◆ AIM OF THE EXERCISE
Output only the lines that run from the line holding "mask <item>stroma</item>" to the end of the data below, including both ends, without any pictures.
— start SUPPLIED RECORDS —
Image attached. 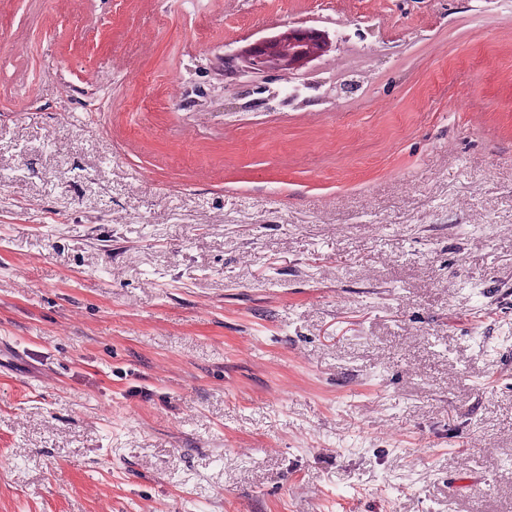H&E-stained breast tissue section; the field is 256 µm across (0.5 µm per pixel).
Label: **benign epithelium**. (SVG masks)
Listing matches in <instances>:
<instances>
[{
  "label": "benign epithelium",
  "mask_w": 512,
  "mask_h": 512,
  "mask_svg": "<svg viewBox=\"0 0 512 512\" xmlns=\"http://www.w3.org/2000/svg\"><path fill=\"white\" fill-rule=\"evenodd\" d=\"M337 50V41L315 27L284 23L277 31L237 47L224 55V77L239 81L243 76L274 80L299 79L312 64Z\"/></svg>",
  "instance_id": "7a95c632"
}]
</instances>
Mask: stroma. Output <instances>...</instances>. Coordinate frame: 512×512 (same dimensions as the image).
Listing matches in <instances>:
<instances>
[{
	"label": "stroma",
	"instance_id": "stroma-1",
	"mask_svg": "<svg viewBox=\"0 0 512 512\" xmlns=\"http://www.w3.org/2000/svg\"><path fill=\"white\" fill-rule=\"evenodd\" d=\"M0 512H512V0H0ZM337 41L318 28L284 23L277 31L246 40V44L224 54V77L235 82L243 76L300 79L314 62L337 50Z\"/></svg>",
	"mask_w": 512,
	"mask_h": 512
}]
</instances>
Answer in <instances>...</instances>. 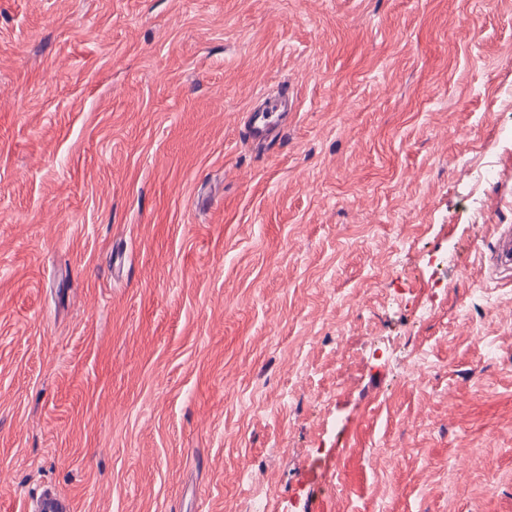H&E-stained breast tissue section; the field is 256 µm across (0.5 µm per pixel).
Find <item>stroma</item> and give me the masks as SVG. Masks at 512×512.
Instances as JSON below:
<instances>
[{
    "instance_id": "stroma-1",
    "label": "stroma",
    "mask_w": 512,
    "mask_h": 512,
    "mask_svg": "<svg viewBox=\"0 0 512 512\" xmlns=\"http://www.w3.org/2000/svg\"><path fill=\"white\" fill-rule=\"evenodd\" d=\"M500 225L512 0H0V512H512ZM246 134L257 140H266L279 131L278 104L266 106L261 112L252 113L245 126Z\"/></svg>"
}]
</instances>
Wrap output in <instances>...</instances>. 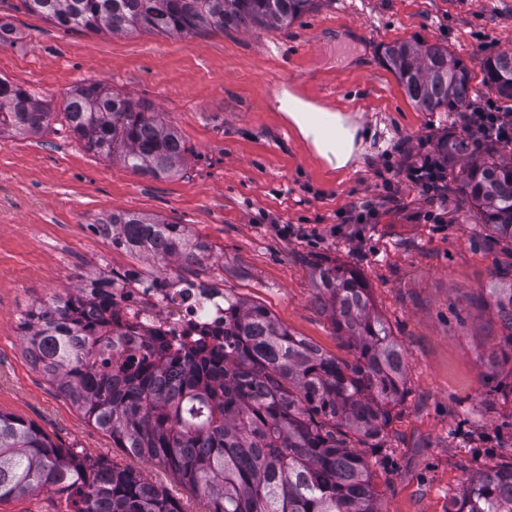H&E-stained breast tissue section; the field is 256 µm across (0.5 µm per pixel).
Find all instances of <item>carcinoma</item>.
Instances as JSON below:
<instances>
[{
	"label": "carcinoma",
	"instance_id": "obj_1",
	"mask_svg": "<svg viewBox=\"0 0 512 512\" xmlns=\"http://www.w3.org/2000/svg\"><path fill=\"white\" fill-rule=\"evenodd\" d=\"M65 30L188 36L228 29H286L317 0H21ZM384 65L424 112L459 115L472 99L471 72L439 44L395 42ZM483 81L512 98V52L480 61ZM54 113L0 78V134H36ZM64 120L88 149L153 178L180 173L186 147L145 100L99 83L74 88ZM490 138H459L462 189L478 210L474 235L512 257V157ZM112 244L159 261L194 266L208 250L178 224L135 212L105 222ZM317 302L353 359L327 354L292 334L262 305L224 293V345L160 342L140 357L113 340L115 320L86 305L108 284L41 303L22 328L25 352L118 448L164 466L207 502V512H379L370 463L355 439L379 448L391 411L405 398L407 361L386 323L371 310L358 271L329 261L313 267ZM489 289L504 347L491 370L512 364V262L495 266ZM50 489L62 512H185L141 471L82 456L40 428L0 413V501ZM448 512H512V463L486 466Z\"/></svg>",
	"mask_w": 512,
	"mask_h": 512
}]
</instances>
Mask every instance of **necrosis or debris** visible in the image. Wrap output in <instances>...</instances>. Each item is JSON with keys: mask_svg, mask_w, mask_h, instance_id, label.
Listing matches in <instances>:
<instances>
[{"mask_svg": "<svg viewBox=\"0 0 512 512\" xmlns=\"http://www.w3.org/2000/svg\"><path fill=\"white\" fill-rule=\"evenodd\" d=\"M106 302L121 326V347L159 340L176 346L190 336H224V288L162 269L150 283L135 270L104 268Z\"/></svg>", "mask_w": 512, "mask_h": 512, "instance_id": "obj_1", "label": "necrosis or debris"}]
</instances>
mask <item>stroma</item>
Instances as JSON below:
<instances>
[{
	"label": "stroma",
	"mask_w": 512,
	"mask_h": 512,
	"mask_svg": "<svg viewBox=\"0 0 512 512\" xmlns=\"http://www.w3.org/2000/svg\"><path fill=\"white\" fill-rule=\"evenodd\" d=\"M19 34L0 46V77L63 111L75 86L98 82L150 101L186 148L180 174L154 179L88 151L63 121L38 135H0V412L23 417L62 447L142 471L185 512L203 500L160 465L129 456L30 364L20 323L33 305L65 299L102 263L151 278L157 261L92 232L119 211L161 217L207 241L186 268L266 307L289 331L351 359L317 307L312 266L356 268L374 312L407 357L402 405L381 449L368 452L379 512H448L484 466L512 461V406L496 391L512 368H484L499 342L487 298L496 263L459 213L471 205L458 163L437 209L406 177L410 165L467 136L465 116L423 112L382 62L384 46L425 41L462 59L475 101L512 110L483 86L480 62L512 50V0H318L285 30L196 35L66 31L0 0ZM308 97L355 126V160L331 167L280 107ZM373 202L371 224L339 217Z\"/></svg>",
	"instance_id": "35a3bbf8"
}]
</instances>
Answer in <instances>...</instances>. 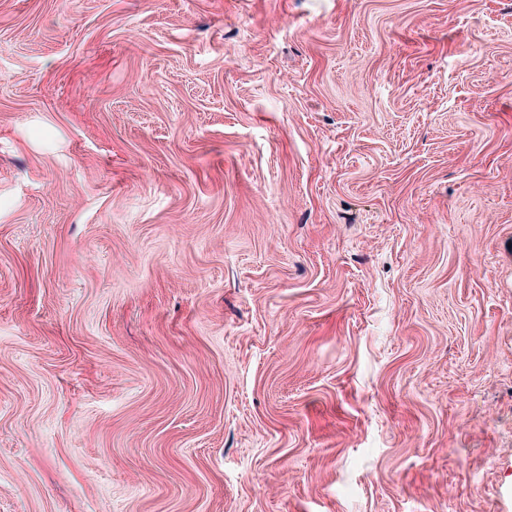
— end SUPPLIED RECORDS —
◆ WRITTEN REPLY
mask <item>stroma</item>
Instances as JSON below:
<instances>
[{
	"label": "stroma",
	"mask_w": 512,
	"mask_h": 512,
	"mask_svg": "<svg viewBox=\"0 0 512 512\" xmlns=\"http://www.w3.org/2000/svg\"><path fill=\"white\" fill-rule=\"evenodd\" d=\"M19 34L0 46V77L63 111L75 86L98 82L150 101L186 148L180 174L154 179L88 151L63 121L38 135H0V412L23 417L62 447L142 471L185 512L203 500L160 465L129 456L30 364L20 323L33 305L65 299L102 263L151 278L157 261L92 232L119 211L161 217L207 241L186 268L266 307L289 331L351 359L317 307L312 266L356 268L374 312L407 357L402 405L381 449L368 452L379 512H448L484 466L512 461V406L496 391L512 368H484L499 342L487 298L496 263L459 213L471 205L458 163L437 209L406 177L410 165L467 136L465 116L423 112L382 62L384 46L425 41L462 59L475 101L512 110L483 86L480 62L512 50V0H318L285 30L196 35L66 31L0 0ZM308 97L355 126V160L331 167L280 107ZM373 202L371 224L339 217Z\"/></svg>",
	"instance_id": "35a3bbf8"
}]
</instances>
Answer in <instances>...</instances>. 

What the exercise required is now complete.